Records provided:
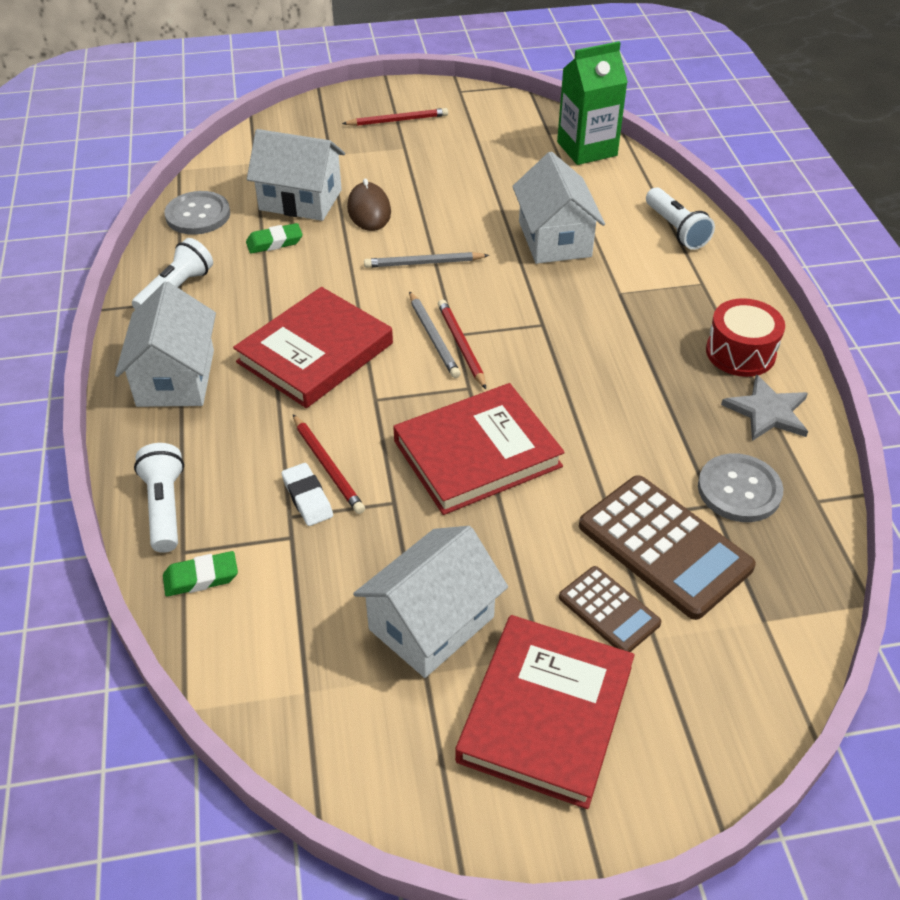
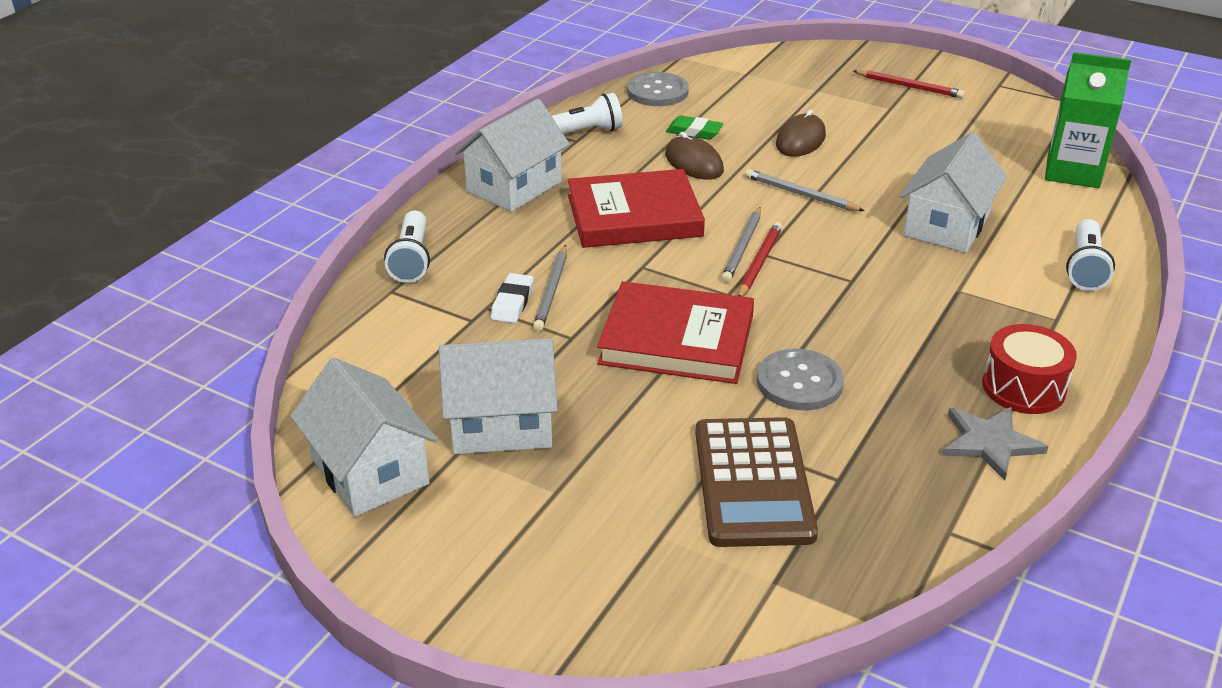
camera: 40 degrees right, 10 degrees down
(165, 507) = (412, 259): white flashlight -> white flashlight turned 150 degrees clockwise
(201, 577) = (384, 311): green eraser -> none
(300, 200) = (751, 112): white house -> white house (370, 471)
(307, 274) = (694, 163): none -> brown mouse
(327, 466) = (551, 291): red pencil -> grey pencil
(545, 713) = (510, 528): red book -> none
(609, 610) = (647, 496): brown calculator -> none
(739, 490) = (879, 482): grey button -> grey button (799, 382)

What is needed: What you return must be the line that contains "(327, 466) = (551, 291): red" followed by every remaining line of the material, all exactly as written and nothing more.

Response:
(327, 466) = (551, 291): red pencil -> grey pencil
(545, 713) = (510, 528): red book -> none
(609, 610) = (647, 496): brown calculator -> none
(739, 490) = (879, 482): grey button -> grey button (799, 382)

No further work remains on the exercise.